### The task
Count the lines of the material that contain the string "flageolet". Give only the number.

### Listed entries
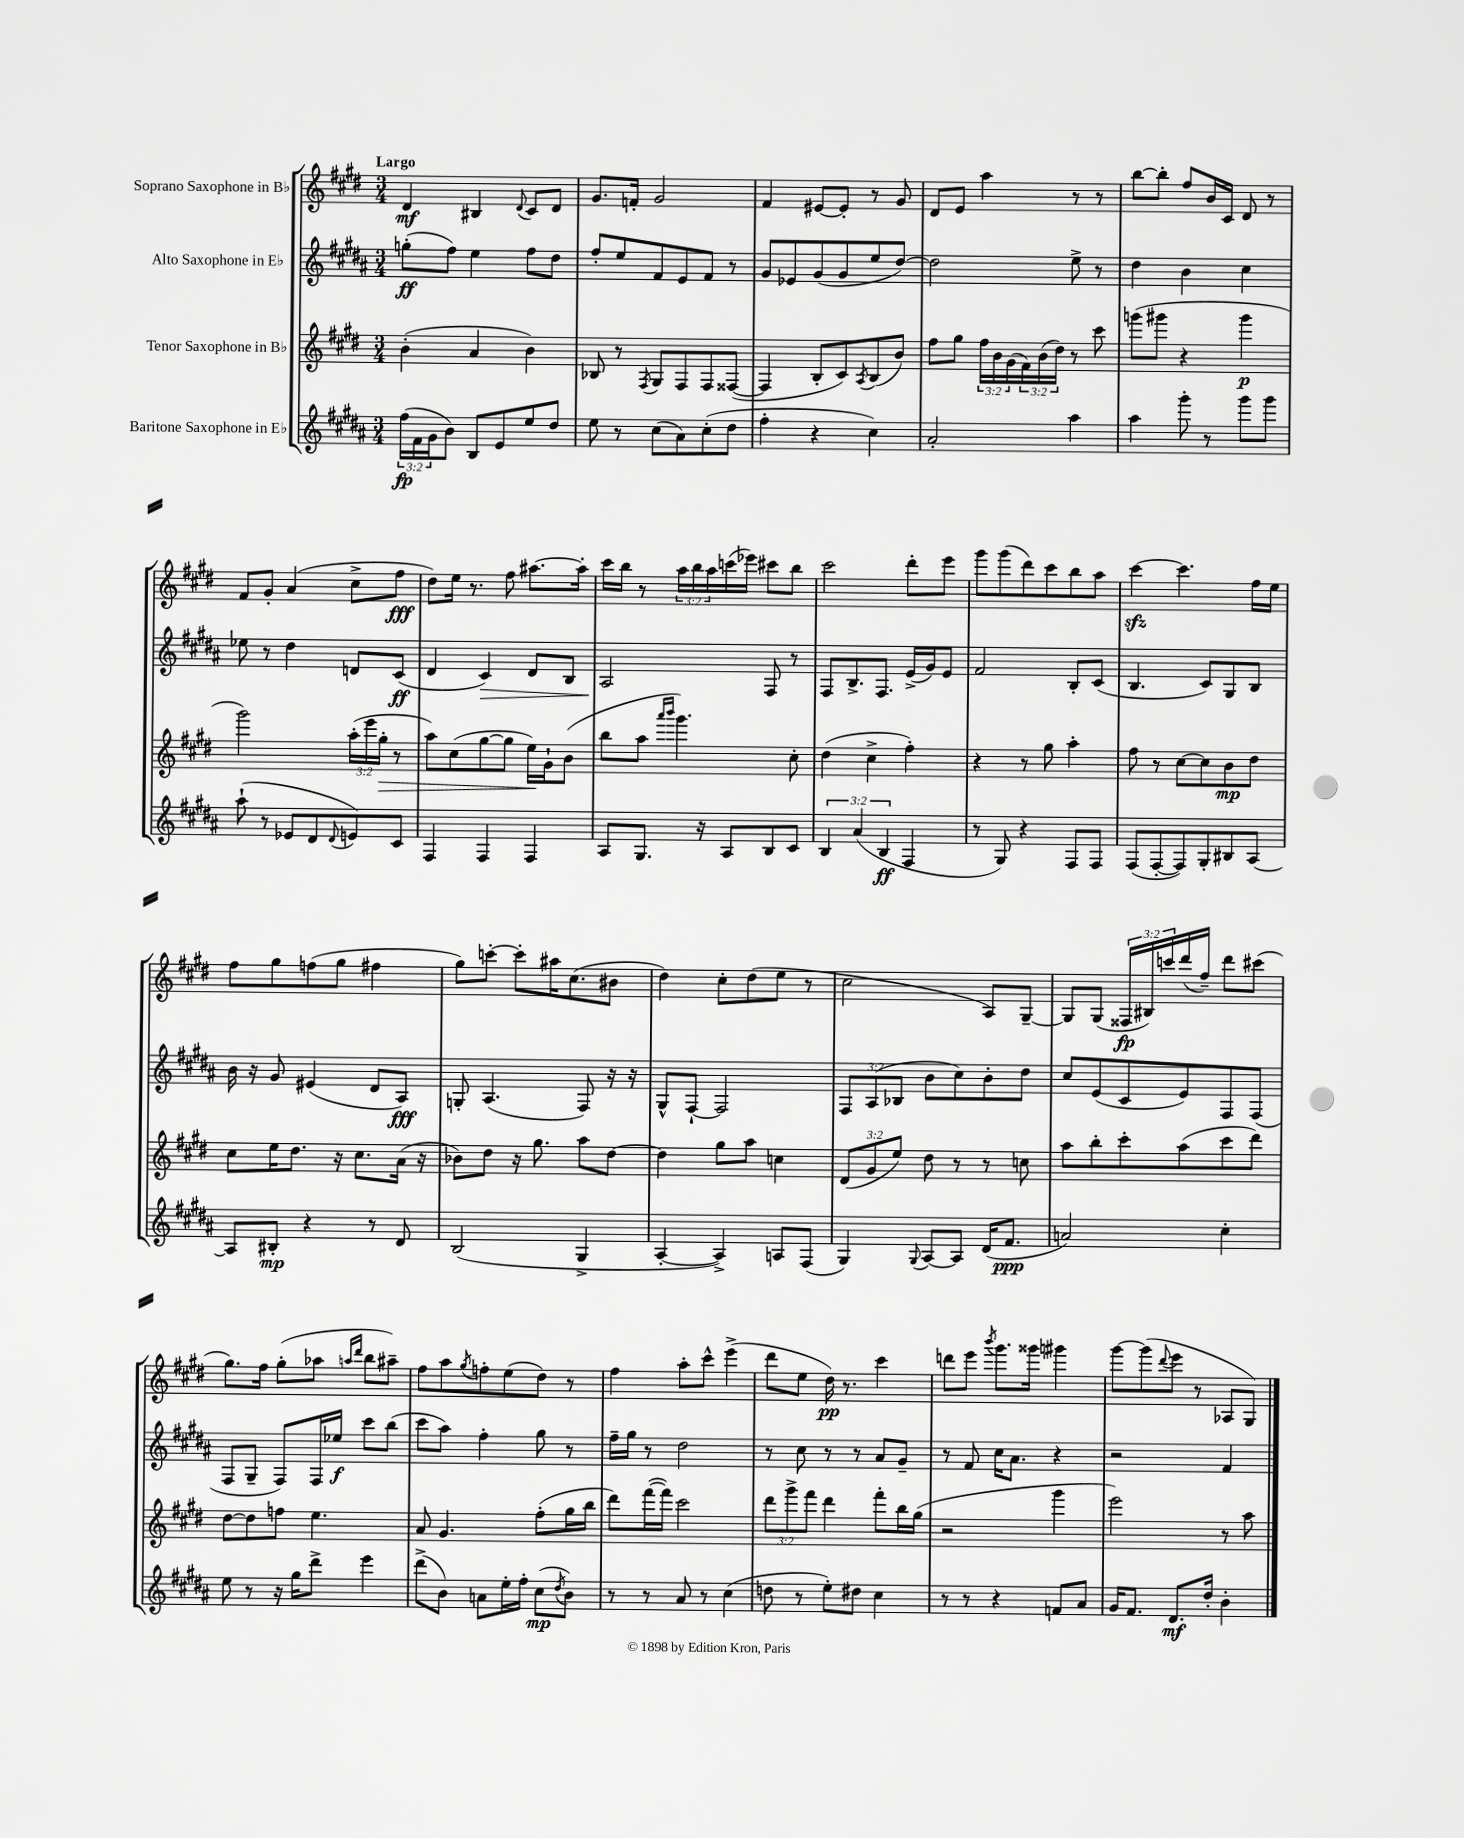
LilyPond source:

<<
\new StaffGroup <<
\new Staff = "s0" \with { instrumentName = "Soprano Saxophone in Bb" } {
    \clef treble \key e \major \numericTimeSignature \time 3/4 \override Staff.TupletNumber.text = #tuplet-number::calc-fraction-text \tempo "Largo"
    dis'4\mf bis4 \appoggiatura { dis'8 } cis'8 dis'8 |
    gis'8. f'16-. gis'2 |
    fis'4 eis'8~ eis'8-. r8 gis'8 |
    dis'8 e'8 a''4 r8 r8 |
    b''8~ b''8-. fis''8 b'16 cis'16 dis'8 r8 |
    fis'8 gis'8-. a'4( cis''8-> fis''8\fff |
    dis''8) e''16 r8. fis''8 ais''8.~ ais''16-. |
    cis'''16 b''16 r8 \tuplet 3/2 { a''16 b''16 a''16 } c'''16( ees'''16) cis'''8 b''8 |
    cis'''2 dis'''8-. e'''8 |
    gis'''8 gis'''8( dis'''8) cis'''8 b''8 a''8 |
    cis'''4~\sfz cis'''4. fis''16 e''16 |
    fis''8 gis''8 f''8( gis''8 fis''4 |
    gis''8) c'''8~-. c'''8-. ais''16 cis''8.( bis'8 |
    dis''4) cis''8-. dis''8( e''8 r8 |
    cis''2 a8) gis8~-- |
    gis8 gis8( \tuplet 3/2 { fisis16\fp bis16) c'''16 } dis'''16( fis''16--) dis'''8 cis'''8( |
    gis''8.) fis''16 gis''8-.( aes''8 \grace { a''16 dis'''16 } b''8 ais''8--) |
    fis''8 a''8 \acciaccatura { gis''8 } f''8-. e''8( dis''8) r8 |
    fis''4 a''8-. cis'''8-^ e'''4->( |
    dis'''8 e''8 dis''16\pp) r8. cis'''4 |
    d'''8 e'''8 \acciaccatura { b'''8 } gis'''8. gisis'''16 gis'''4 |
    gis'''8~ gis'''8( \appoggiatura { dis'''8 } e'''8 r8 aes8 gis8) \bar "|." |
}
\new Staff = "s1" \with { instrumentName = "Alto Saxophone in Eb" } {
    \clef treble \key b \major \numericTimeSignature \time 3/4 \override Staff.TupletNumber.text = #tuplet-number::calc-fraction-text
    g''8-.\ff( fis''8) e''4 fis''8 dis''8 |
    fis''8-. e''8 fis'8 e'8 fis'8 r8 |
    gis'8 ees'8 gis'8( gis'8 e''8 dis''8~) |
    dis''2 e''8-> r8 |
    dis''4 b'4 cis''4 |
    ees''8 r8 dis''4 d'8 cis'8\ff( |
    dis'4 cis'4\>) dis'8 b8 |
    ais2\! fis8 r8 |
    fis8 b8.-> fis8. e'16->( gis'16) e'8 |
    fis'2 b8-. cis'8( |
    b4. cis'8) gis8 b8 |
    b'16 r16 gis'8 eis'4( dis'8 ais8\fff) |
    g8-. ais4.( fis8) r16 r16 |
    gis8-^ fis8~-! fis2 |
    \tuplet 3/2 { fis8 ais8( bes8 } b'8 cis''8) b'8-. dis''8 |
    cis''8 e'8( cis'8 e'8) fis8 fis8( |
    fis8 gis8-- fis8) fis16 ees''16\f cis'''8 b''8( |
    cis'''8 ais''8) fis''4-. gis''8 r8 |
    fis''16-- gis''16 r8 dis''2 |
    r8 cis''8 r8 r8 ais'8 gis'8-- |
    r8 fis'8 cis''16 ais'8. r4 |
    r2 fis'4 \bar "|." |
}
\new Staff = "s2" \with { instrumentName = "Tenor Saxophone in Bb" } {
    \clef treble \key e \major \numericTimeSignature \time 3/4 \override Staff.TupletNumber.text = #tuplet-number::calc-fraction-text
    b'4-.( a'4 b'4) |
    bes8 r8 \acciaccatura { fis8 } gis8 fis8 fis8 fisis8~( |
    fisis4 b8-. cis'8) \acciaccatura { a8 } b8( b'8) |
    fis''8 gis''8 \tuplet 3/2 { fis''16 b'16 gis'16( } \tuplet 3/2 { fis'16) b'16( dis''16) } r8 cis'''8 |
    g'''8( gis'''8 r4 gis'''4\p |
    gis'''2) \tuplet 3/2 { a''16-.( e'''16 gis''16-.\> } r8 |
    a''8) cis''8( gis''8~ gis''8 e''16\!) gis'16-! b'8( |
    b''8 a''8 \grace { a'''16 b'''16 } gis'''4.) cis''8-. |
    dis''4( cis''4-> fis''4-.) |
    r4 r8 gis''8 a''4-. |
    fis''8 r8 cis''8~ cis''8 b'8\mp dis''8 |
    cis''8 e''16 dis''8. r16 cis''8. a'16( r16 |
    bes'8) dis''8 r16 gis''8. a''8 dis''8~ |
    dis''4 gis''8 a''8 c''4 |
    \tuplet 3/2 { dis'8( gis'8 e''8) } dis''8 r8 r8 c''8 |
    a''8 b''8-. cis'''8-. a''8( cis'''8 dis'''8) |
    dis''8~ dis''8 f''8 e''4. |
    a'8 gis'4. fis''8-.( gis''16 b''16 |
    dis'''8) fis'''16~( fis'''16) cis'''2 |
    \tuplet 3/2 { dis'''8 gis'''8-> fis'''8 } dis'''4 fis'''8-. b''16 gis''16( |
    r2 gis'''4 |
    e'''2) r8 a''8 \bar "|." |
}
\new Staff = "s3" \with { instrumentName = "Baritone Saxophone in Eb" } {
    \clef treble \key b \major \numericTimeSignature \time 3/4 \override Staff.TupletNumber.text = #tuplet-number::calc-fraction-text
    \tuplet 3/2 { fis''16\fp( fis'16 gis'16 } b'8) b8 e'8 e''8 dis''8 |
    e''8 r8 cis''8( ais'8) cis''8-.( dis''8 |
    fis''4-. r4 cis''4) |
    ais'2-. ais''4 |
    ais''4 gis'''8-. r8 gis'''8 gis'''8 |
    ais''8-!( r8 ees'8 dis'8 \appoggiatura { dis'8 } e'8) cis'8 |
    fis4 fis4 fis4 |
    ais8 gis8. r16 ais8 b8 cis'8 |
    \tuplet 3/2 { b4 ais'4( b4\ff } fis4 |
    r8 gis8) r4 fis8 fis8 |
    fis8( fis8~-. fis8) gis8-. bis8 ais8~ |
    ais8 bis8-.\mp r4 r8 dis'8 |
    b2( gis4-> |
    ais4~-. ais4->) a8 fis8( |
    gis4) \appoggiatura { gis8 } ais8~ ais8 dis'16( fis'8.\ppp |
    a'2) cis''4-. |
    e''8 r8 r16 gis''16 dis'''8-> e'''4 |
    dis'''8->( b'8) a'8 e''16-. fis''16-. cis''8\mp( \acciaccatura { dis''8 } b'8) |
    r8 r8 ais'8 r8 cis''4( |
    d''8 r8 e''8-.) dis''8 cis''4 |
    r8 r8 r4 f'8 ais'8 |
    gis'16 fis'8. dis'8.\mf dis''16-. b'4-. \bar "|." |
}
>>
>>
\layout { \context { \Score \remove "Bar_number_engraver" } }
...
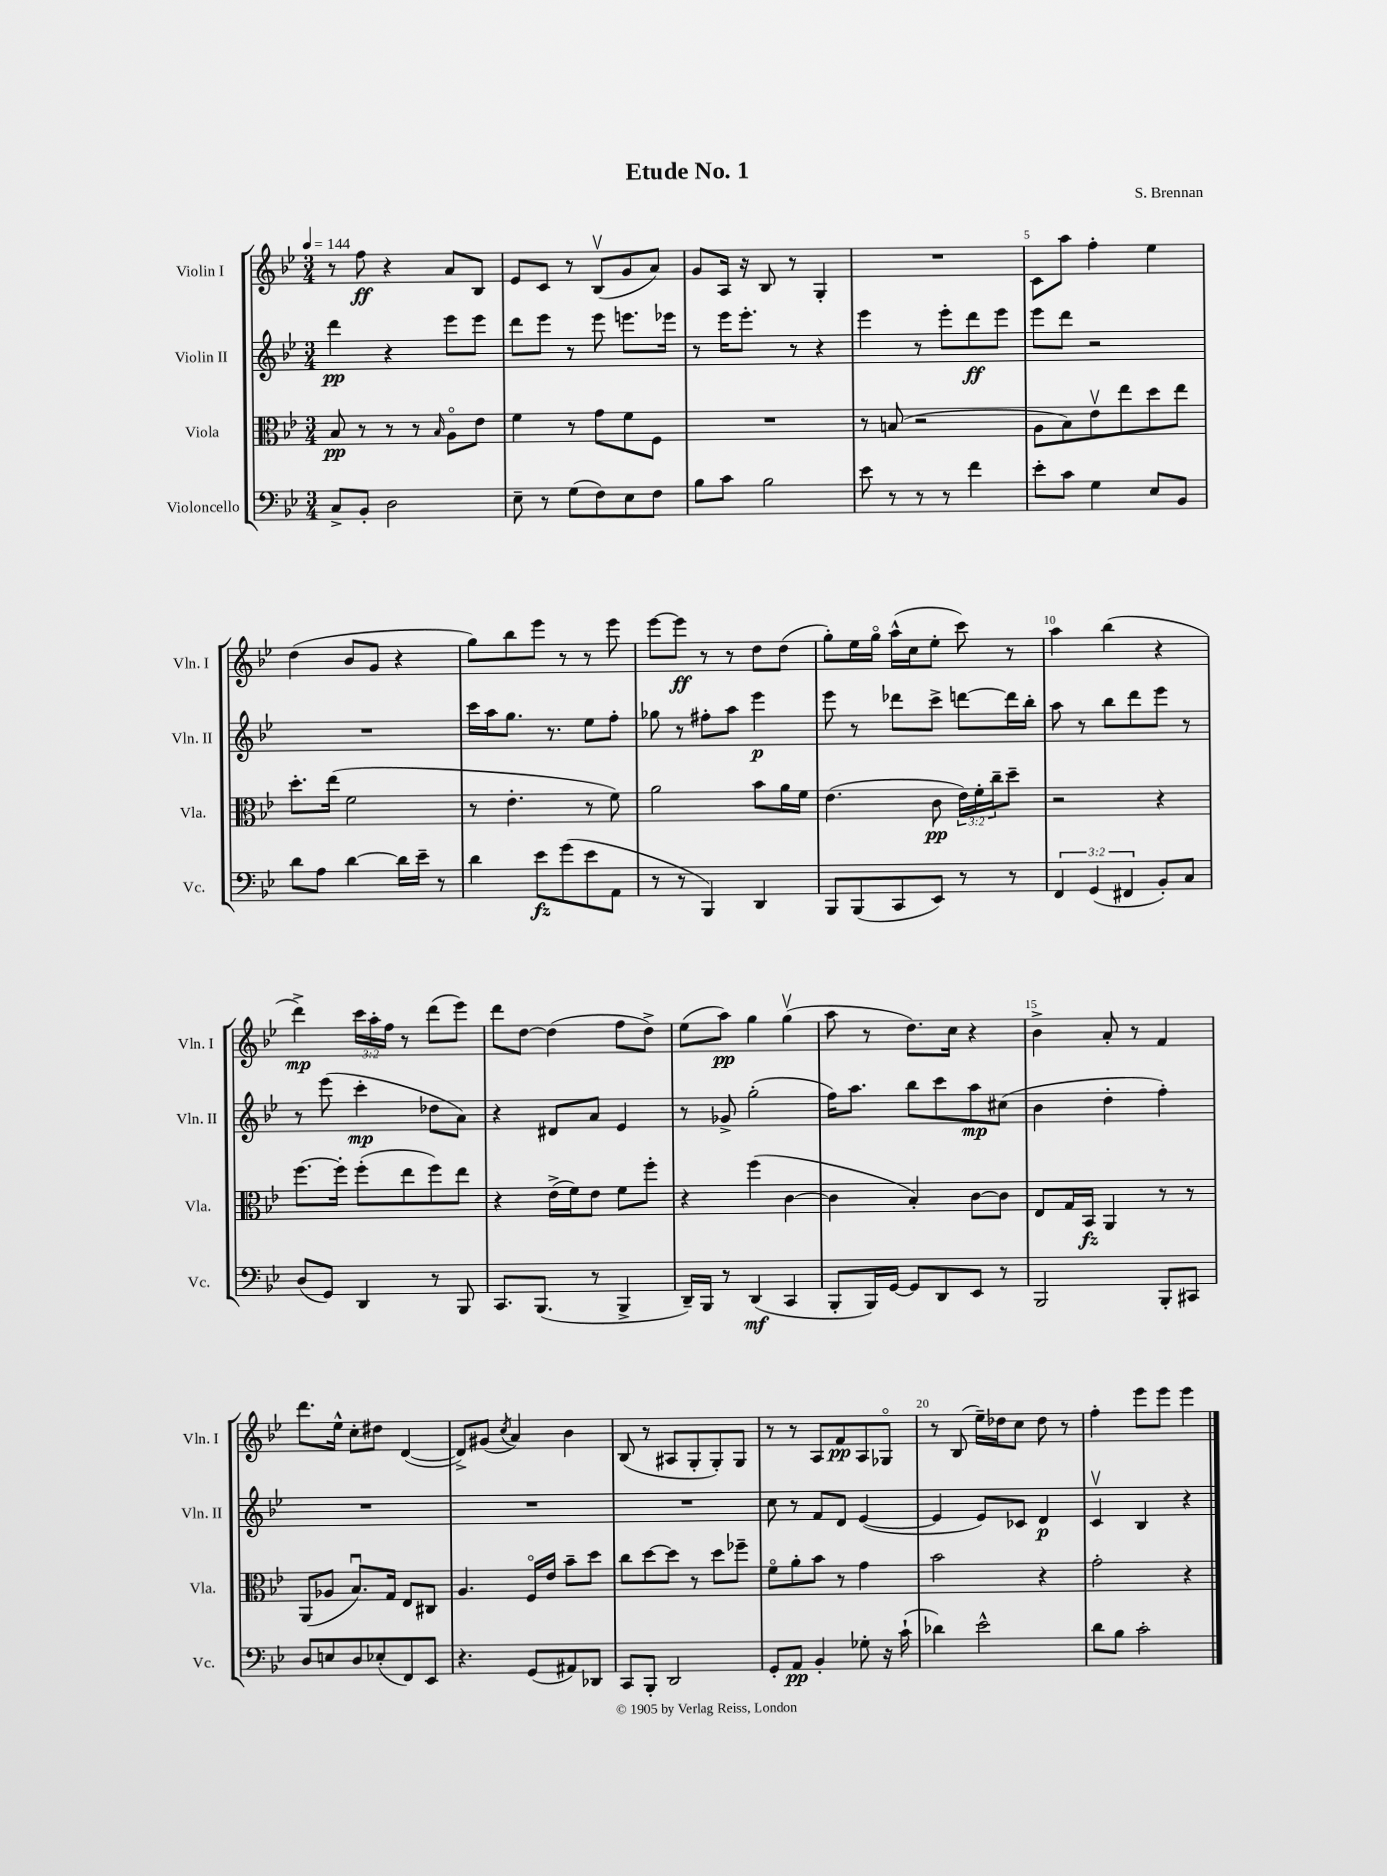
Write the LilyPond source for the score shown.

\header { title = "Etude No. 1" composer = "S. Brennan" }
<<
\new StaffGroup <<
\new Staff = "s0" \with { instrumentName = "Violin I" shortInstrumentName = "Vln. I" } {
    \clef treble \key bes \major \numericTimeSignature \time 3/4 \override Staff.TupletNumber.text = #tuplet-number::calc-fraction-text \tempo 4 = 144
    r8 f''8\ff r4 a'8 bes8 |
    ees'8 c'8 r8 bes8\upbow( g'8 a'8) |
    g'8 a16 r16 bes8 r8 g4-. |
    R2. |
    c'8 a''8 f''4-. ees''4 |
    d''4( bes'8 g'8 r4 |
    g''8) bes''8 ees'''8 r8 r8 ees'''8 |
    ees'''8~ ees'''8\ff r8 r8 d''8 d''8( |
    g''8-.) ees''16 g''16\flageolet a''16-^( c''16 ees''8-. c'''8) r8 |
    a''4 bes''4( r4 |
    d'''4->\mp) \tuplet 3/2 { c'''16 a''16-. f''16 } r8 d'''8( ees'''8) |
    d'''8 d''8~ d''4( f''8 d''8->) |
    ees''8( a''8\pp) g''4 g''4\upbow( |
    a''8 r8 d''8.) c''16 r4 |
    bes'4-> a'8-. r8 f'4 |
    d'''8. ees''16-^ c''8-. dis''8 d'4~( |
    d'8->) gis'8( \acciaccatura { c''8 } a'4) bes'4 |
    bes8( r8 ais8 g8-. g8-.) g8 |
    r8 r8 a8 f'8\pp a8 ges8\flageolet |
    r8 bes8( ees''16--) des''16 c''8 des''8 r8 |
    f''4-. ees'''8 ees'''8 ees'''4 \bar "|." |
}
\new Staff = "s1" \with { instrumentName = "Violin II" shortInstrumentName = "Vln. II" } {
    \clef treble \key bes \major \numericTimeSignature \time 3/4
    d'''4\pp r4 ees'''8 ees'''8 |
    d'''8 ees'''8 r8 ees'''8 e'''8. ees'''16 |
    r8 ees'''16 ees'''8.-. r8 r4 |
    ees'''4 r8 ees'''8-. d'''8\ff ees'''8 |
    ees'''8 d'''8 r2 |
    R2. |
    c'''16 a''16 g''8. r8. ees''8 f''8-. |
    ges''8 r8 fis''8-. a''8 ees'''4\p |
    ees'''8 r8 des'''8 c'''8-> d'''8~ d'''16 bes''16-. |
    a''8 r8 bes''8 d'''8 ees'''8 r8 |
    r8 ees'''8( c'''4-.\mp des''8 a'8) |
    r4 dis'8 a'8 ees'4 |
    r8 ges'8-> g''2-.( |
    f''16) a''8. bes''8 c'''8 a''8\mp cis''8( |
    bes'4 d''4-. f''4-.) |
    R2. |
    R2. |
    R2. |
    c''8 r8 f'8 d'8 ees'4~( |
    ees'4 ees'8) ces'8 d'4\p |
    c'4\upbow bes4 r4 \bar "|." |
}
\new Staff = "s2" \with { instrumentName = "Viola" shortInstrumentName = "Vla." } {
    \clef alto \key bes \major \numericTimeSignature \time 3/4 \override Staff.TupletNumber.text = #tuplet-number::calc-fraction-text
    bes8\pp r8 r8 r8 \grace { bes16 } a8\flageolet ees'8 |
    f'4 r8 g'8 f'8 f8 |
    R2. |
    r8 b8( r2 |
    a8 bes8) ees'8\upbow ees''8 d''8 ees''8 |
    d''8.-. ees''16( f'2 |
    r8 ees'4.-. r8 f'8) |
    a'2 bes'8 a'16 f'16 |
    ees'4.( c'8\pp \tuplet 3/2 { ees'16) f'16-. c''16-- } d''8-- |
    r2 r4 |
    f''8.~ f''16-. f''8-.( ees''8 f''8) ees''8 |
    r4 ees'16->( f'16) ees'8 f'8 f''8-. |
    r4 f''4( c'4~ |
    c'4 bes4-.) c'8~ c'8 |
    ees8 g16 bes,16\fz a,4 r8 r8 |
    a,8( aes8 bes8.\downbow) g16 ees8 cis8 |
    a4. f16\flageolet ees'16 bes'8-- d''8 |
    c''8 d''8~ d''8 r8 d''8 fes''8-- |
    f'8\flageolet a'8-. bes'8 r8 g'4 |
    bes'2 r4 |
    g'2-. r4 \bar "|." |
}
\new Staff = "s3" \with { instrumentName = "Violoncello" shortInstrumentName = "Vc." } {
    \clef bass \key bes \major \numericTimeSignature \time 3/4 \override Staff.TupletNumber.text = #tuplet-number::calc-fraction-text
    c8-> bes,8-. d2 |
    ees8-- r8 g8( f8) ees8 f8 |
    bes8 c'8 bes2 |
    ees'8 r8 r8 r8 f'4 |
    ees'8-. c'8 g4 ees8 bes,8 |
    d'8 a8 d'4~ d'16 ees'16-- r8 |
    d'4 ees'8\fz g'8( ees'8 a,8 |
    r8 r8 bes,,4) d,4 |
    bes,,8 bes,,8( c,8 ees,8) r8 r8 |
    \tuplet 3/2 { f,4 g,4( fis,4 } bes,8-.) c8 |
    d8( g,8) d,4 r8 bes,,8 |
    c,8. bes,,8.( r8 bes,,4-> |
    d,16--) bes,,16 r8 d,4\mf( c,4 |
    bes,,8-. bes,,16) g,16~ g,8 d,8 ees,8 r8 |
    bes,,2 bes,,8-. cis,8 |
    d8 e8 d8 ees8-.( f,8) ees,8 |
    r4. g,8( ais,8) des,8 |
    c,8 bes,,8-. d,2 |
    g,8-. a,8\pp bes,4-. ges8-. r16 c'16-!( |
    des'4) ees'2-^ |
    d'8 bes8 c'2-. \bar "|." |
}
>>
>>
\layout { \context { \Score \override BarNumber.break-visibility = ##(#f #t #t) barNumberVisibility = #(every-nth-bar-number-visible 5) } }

### Solution to this exercise
5